• _EXERCISE BRIEF_: Starting at the first line and ending at the last, reproduce the records below exactly.

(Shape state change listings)
◆ ◆ ◆ ◆ ◆
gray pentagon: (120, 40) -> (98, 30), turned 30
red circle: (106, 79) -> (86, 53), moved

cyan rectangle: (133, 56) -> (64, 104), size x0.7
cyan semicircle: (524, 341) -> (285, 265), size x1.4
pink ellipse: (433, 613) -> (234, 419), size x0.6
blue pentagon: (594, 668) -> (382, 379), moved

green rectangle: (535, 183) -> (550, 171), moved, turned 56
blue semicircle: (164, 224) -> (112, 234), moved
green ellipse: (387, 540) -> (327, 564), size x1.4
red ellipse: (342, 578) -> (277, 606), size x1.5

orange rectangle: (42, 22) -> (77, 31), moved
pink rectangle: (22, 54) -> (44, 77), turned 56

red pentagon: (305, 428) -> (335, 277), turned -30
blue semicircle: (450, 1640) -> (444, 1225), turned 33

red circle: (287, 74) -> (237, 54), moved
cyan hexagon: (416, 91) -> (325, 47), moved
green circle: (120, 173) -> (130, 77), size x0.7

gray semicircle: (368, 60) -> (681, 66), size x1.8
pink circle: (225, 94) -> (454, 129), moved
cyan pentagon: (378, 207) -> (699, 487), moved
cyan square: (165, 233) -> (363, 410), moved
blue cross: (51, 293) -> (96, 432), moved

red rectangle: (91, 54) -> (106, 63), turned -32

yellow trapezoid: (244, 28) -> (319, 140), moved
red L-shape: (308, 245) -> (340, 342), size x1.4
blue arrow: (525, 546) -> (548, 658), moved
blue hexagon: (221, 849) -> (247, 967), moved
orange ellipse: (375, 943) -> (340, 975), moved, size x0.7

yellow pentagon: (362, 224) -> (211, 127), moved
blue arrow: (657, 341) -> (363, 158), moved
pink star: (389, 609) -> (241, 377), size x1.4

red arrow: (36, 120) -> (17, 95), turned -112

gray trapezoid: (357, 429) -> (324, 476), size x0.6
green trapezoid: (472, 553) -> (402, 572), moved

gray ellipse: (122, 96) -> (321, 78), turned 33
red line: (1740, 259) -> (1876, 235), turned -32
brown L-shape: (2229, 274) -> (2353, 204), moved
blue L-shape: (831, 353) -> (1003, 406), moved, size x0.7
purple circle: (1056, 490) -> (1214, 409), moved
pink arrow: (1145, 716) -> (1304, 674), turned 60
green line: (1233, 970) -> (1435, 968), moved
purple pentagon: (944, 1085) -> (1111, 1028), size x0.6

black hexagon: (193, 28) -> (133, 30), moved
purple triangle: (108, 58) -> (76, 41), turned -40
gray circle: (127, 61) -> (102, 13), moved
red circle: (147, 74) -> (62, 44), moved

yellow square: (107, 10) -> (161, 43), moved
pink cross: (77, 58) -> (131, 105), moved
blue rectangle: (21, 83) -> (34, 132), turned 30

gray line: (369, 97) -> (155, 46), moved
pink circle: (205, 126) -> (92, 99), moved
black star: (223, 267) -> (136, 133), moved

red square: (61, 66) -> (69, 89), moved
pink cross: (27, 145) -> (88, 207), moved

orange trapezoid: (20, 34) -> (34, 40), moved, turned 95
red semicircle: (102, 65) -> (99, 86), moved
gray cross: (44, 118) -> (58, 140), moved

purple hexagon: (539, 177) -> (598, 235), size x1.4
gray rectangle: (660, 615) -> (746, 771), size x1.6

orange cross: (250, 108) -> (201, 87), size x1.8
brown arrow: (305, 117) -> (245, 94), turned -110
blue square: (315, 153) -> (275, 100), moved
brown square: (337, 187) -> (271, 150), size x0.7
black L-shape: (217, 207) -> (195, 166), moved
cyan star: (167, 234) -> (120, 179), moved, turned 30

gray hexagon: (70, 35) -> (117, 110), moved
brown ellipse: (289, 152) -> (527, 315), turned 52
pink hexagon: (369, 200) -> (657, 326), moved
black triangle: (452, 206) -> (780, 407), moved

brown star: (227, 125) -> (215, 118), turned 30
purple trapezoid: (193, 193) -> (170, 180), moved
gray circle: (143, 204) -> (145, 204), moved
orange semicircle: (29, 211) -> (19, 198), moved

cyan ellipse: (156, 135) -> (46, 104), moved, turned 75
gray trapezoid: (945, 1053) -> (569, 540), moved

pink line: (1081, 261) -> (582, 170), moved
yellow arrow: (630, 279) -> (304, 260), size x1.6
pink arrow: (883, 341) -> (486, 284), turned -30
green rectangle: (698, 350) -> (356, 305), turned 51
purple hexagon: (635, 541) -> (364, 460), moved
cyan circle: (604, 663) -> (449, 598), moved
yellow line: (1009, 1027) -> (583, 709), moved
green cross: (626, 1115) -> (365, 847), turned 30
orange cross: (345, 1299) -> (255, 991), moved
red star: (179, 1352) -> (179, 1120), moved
◆ ◆ ◆ ◆ ◆
• _YOUR SOLUTION_:
gray pentagon: (120, 40) -> (98, 30), turned 30
red circle: (106, 79) -> (86, 53), moved

cyan rectangle: (133, 56) -> (64, 104), size x0.7
cyan semicircle: (524, 341) -> (285, 265), size x1.4
pink ellipse: (433, 613) -> (234, 419), size x0.6
blue pentagon: (594, 668) -> (382, 379), moved

green rectangle: (535, 183) -> (550, 171), moved, turned 56
blue semicircle: (164, 224) -> (112, 234), moved
green ellipse: (387, 540) -> (327, 564), size x1.4
red ellipse: (342, 578) -> (277, 606), size x1.5

orange rectangle: (42, 22) -> (77, 31), moved
pink rectangle: (22, 54) -> (44, 77), turned 56

red pentagon: (305, 428) -> (335, 277), turned -30
blue semicircle: (450, 1640) -> (444, 1225), turned 33

red circle: (287, 74) -> (237, 54), moved
cyan hexagon: (416, 91) -> (325, 47), moved
green circle: (120, 173) -> (130, 77), size x0.7

gray semicircle: (368, 60) -> (681, 66), size x1.8
pink circle: (225, 94) -> (454, 129), moved
cyan pentagon: (378, 207) -> (699, 487), moved
cyan square: (165, 233) -> (363, 410), moved
blue cross: (51, 293) -> (96, 432), moved

red rectangle: (91, 54) -> (106, 63), turned -32

yellow trapezoid: (244, 28) -> (319, 140), moved
red L-shape: (308, 245) -> (340, 342), size x1.4
blue arrow: (525, 546) -> (548, 658), moved
blue hexagon: (221, 849) -> (247, 967), moved
orange ellipse: (375, 943) -> (340, 975), moved, size x0.7

yellow pentagon: (362, 224) -> (211, 127), moved
blue arrow: (657, 341) -> (363, 158), moved
pink star: (389, 609) -> (241, 377), size x1.4

red arrow: (36, 120) -> (17, 95), turned -112

gray trapezoid: (357, 429) -> (324, 476), size x0.6
green trapezoid: (472, 553) -> (402, 572), moved

gray ellipse: (122, 96) -> (321, 78), turned 33
red line: (1740, 259) -> (1876, 235), turned -32
brown L-shape: (2229, 274) -> (2353, 204), moved
blue L-shape: (831, 353) -> (1003, 406), moved, size x0.7
purple circle: (1056, 490) -> (1214, 409), moved
pink arrow: (1145, 716) -> (1304, 674), turned 60
green line: (1233, 970) -> (1435, 968), moved
purple pentagon: (944, 1085) -> (1111, 1028), size x0.6

black hexagon: (193, 28) -> (133, 30), moved
purple triangle: (108, 58) -> (76, 41), turned -40
gray circle: (127, 61) -> (102, 13), moved
red circle: (147, 74) -> (62, 44), moved

yellow square: (107, 10) -> (161, 43), moved
pink cross: (77, 58) -> (131, 105), moved
blue rectangle: (21, 83) -> (34, 132), turned 30

gray line: (369, 97) -> (155, 46), moved
pink circle: (205, 126) -> (92, 99), moved
black star: (223, 267) -> (136, 133), moved

red square: (61, 66) -> (69, 89), moved
pink cross: (27, 145) -> (88, 207), moved

orange trapezoid: (20, 34) -> (34, 40), moved, turned 95
red semicircle: (102, 65) -> (99, 86), moved
gray cross: (44, 118) -> (58, 140), moved

purple hexagon: (539, 177) -> (598, 235), size x1.4
gray rectangle: (660, 615) -> (746, 771), size x1.6

orange cross: (250, 108) -> (201, 87), size x1.8
brown arrow: (305, 117) -> (245, 94), turned -110
blue square: (315, 153) -> (275, 100), moved
brown square: (337, 187) -> (271, 150), size x0.7
black L-shape: (217, 207) -> (195, 166), moved
cyan star: (167, 234) -> (120, 179), moved, turned 30

gray hexagon: (70, 35) -> (117, 110), moved
brown ellipse: (289, 152) -> (527, 315), turned 52
pink hexagon: (369, 200) -> (657, 326), moved
black triangle: (452, 206) -> (780, 407), moved

brown star: (227, 125) -> (215, 118), turned 30
purple trapezoid: (193, 193) -> (170, 180), moved
gray circle: (143, 204) -> (145, 204), moved
orange semicircle: (29, 211) -> (19, 198), moved

cyan ellipse: (156, 135) -> (46, 104), moved, turned 75
gray trapezoid: (945, 1053) -> (569, 540), moved

pink line: (1081, 261) -> (582, 170), moved
yellow arrow: (630, 279) -> (304, 260), size x1.6
pink arrow: (883, 341) -> (486, 284), turned -30
green rectangle: (698, 350) -> (356, 305), turned 51
purple hexagon: (635, 541) -> (364, 460), moved
cyan circle: (604, 663) -> (449, 598), moved
yellow line: (1009, 1027) -> (583, 709), moved
green cross: (626, 1115) -> (365, 847), turned 30
orange cross: (345, 1299) -> (255, 991), moved
red star: (179, 1352) -> (179, 1120), moved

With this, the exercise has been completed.